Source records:

________

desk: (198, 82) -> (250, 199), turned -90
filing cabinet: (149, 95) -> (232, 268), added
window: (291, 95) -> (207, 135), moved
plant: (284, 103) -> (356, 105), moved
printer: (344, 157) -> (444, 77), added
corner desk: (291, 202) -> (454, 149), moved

________

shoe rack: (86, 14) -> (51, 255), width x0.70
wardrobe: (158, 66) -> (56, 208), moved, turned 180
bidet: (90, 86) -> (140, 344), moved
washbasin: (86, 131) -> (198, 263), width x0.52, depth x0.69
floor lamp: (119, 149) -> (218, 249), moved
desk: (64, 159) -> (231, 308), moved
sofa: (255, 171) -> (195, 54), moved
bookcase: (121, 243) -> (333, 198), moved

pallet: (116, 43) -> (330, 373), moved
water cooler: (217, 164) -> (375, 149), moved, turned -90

________

> [Problem]: Of all the entries above, repeat only the lines from the line that has "desk: (198, 82) -> (250, 199), turned -90" to the line that has "corner desk: (291, 202) -> (454, 149), moved", both lines included, exactly.

> [Result]:
desk: (198, 82) -> (250, 199), turned -90
filing cabinet: (149, 95) -> (232, 268), added
window: (291, 95) -> (207, 135), moved
plant: (284, 103) -> (356, 105), moved
printer: (344, 157) -> (444, 77), added
corner desk: (291, 202) -> (454, 149), moved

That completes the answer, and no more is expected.